[Opening Data extract section]

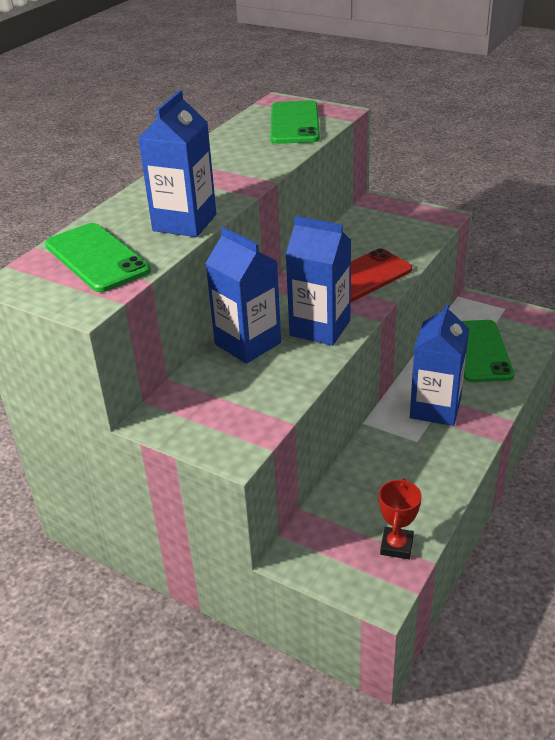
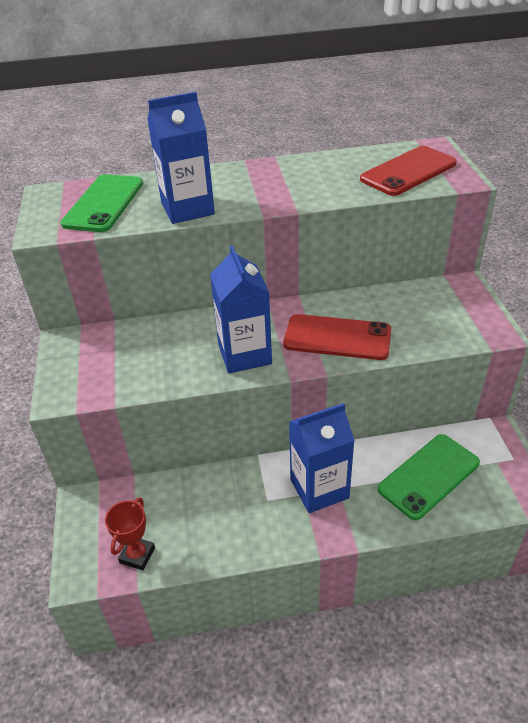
camera: 50 degrees right, 5 degrees up
(248, 343) = (188, 331): blue carton -> none
(294, 123) = (408, 171): green phone -> red phone
(396, 546) = (137, 555): red trophy -> red trophy turned 45 degrees counterclockwise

[Closing Data extract section]

Task description: Starting at the line that contains "(294, 123) = (408, 171): green", write out every line through the last one in the data above, exactly as it stands.

Expected answer:
(294, 123) = (408, 171): green phone -> red phone
(396, 546) = (137, 555): red trophy -> red trophy turned 45 degrees counterclockwise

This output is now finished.